Assignment ->
The lines to return run from the start of the material below through the line holding "move: dark brown dinner", both included; please give them back exactly, minus the pictures.
▼
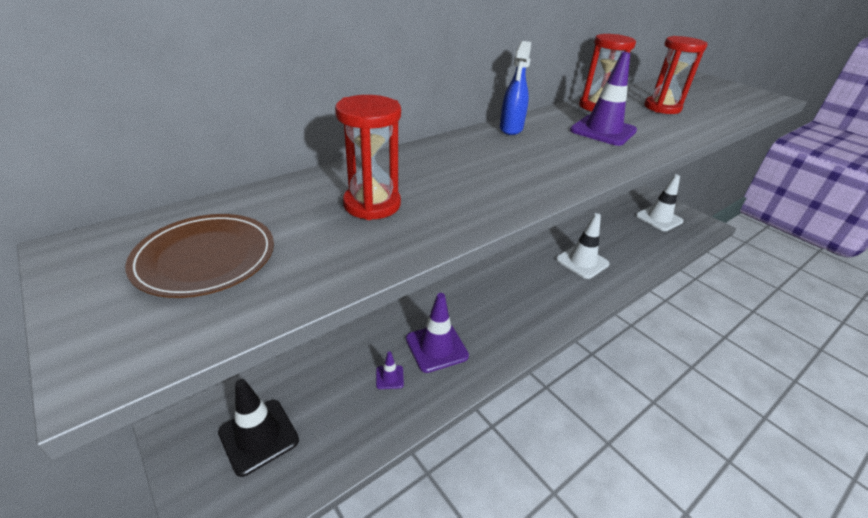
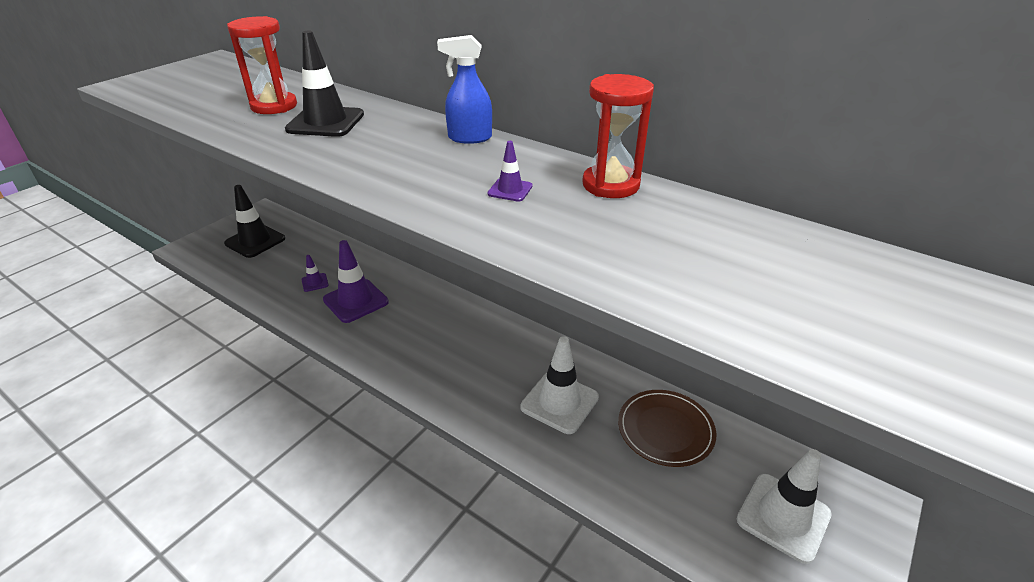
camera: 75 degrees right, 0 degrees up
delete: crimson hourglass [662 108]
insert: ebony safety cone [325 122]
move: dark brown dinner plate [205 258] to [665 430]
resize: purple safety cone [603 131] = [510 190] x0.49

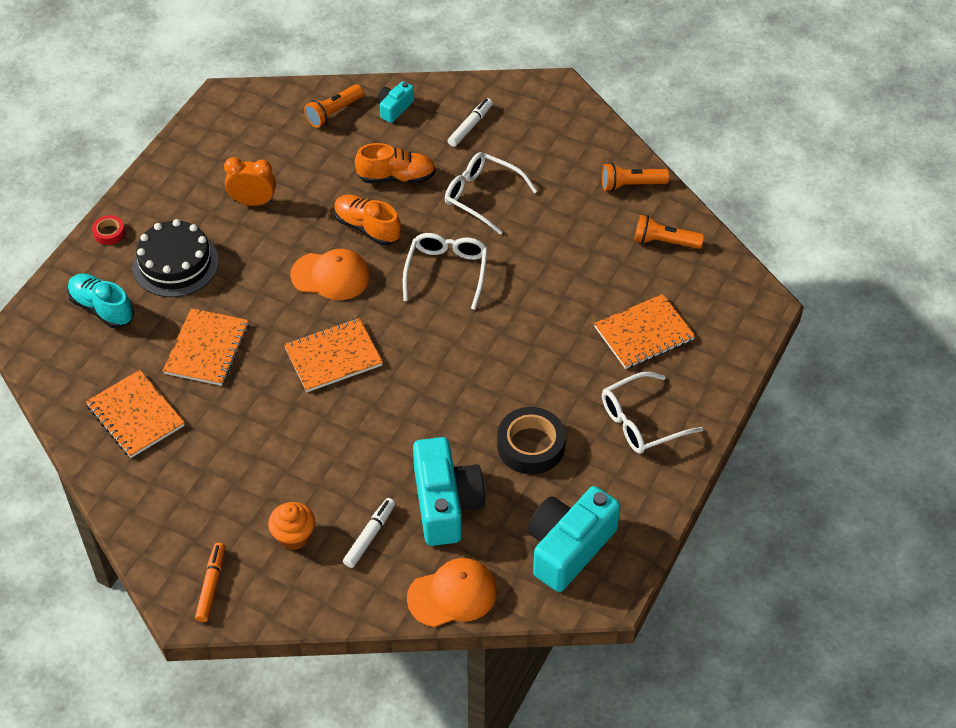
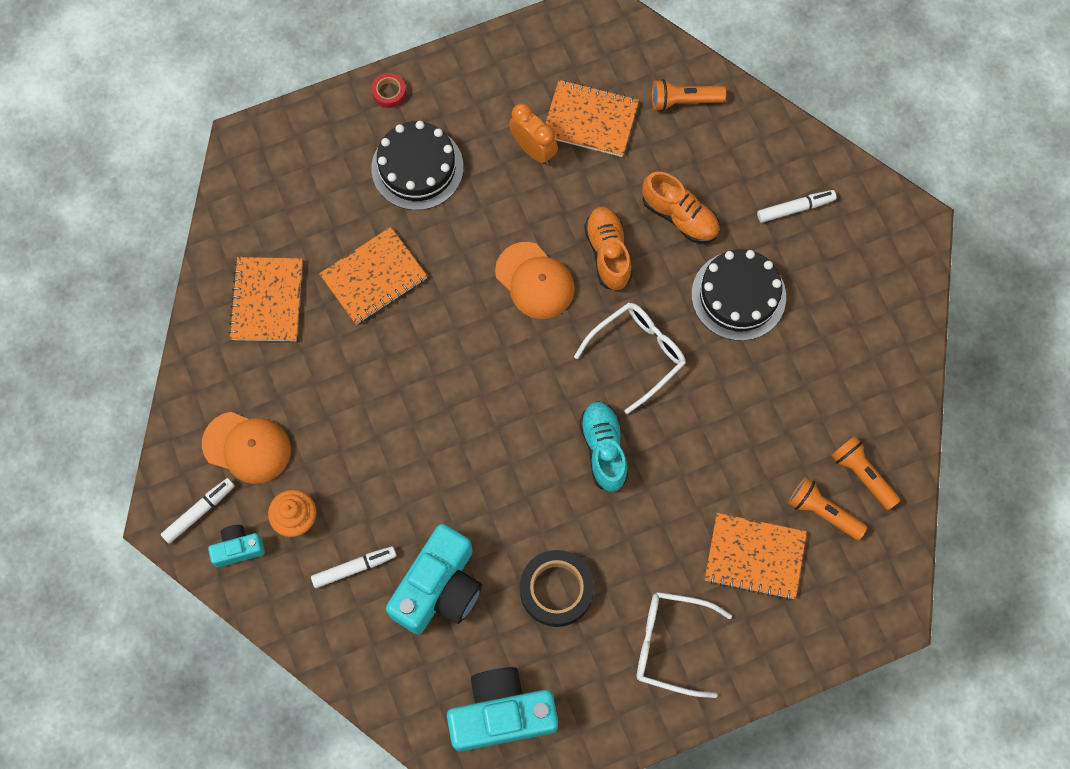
camera: 40 degrees right, 20 degrees up
move: orange baseball cap [452 594] to [247 447]; aqua photo camera [394 108] to [238 548]; orange exercise book [333 357] to [590 120]; aqua sneaker [102 308] to [603 449]; orange flashlight [631 185] to [822 512]
replace: white spectacles [482 196] to ebony layer cake [738 295]
recolor: orange marker [211 585] to white marker [199 512]

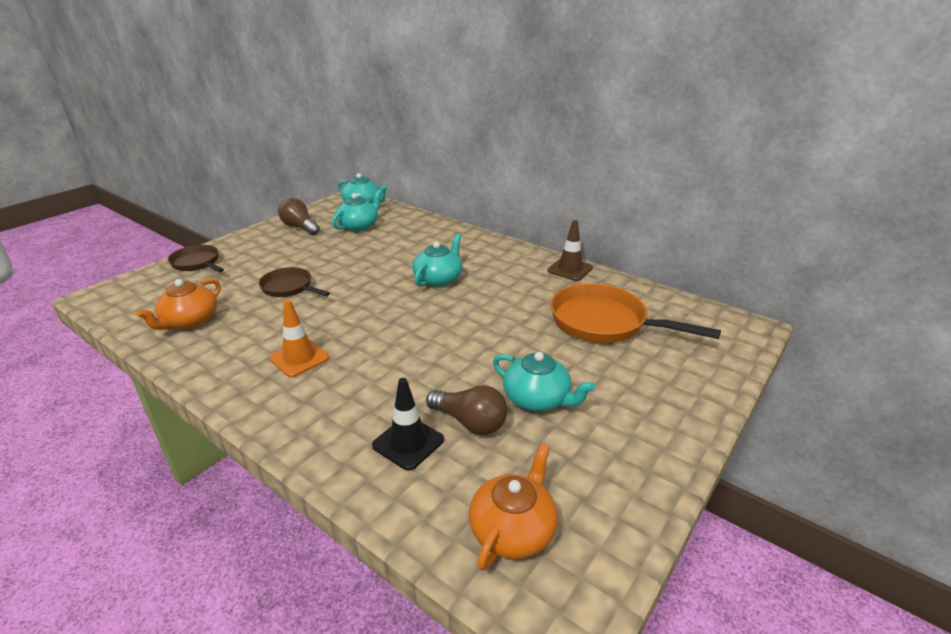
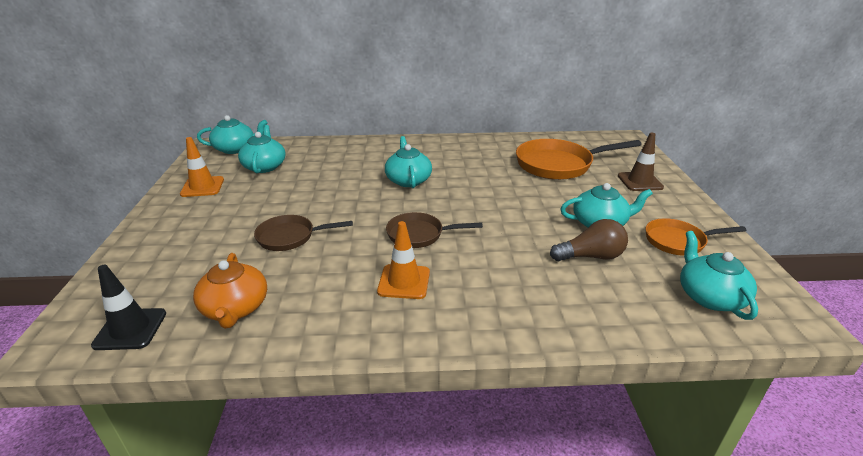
camera: 40 degrees left, 0 degrees up
insert: orange skillet [678 241]
move: ebony safety cone [408 443] to [130 329]; dark brown skillet [197 263] to [419 235]; dark brown safety cone [570 269] to [640 182]
replace: dark brown lightbulb [300 227] to orange safety cone [202 187]
recolor: orange tea pot [513 529] to aqua tea pot [709 296]

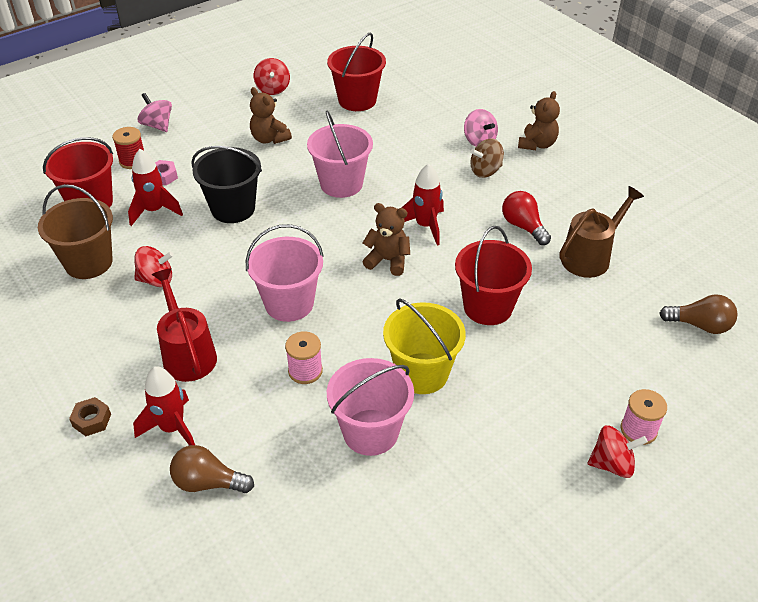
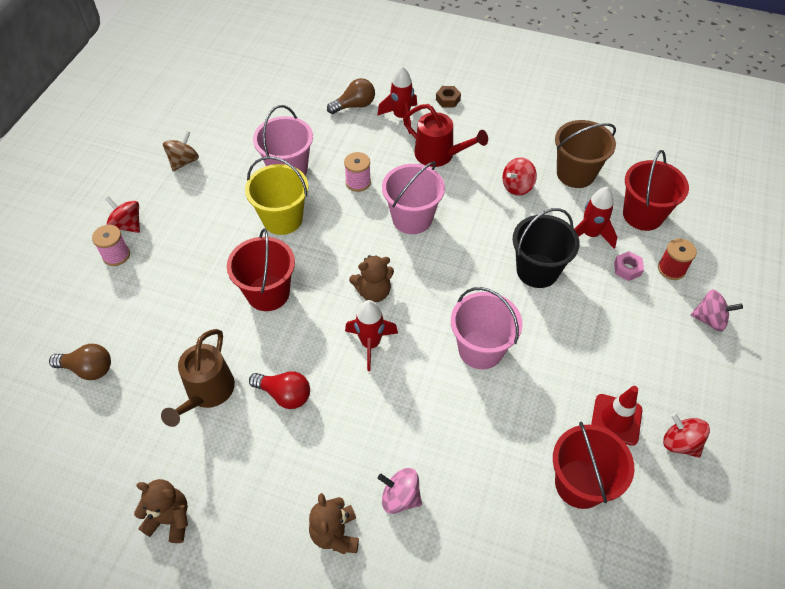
camera: 145 degrees right, 10 degrees up
insert: crimson safety cone [616 419]
move: dark brown teddy [269 139] to [170 519]; dark brown whirligig [485 171] to [184 161]
rotate: dark brown lightbulb [699 325] = [88 369] 150 degrees counterclockwise; crimson whirligig [612 464] = [127 225] 75 degrees clockwise

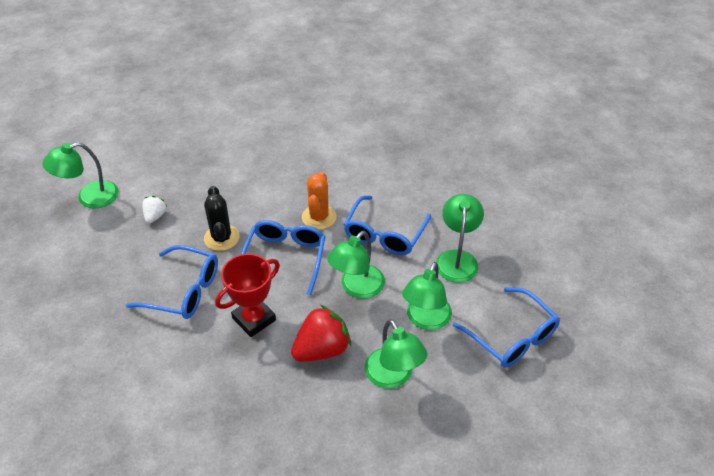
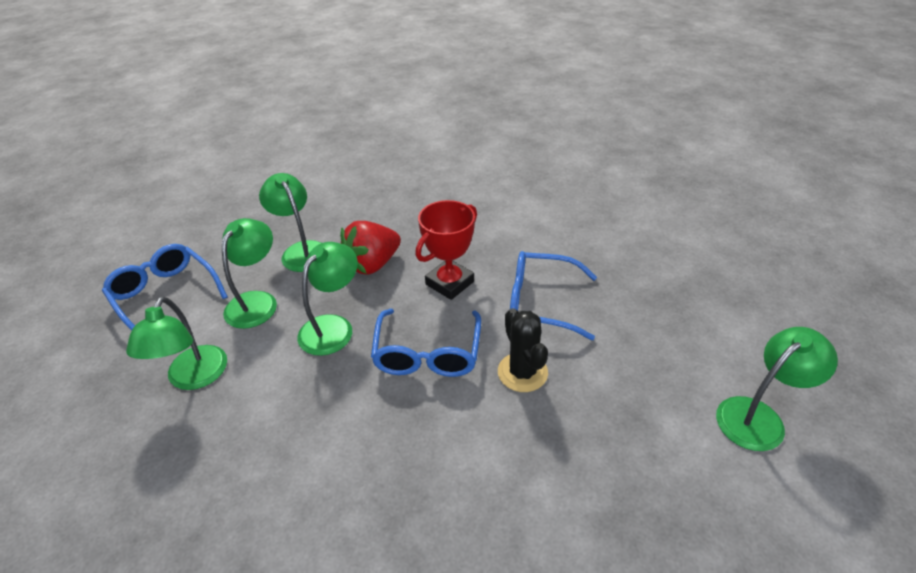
camera: 175 degrees right, 5 degrees down
delete: white berry [155 216]; orange cactus [319 217]; blue spectacles [384 234]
▲
Task solution ->
camera: 75 degrees right, 0 degrees up
delete: crimson hourglass [662 108]
insert: ebony safety cone [325 122]
move: dark brown dinner plate [205 258] to [665 430]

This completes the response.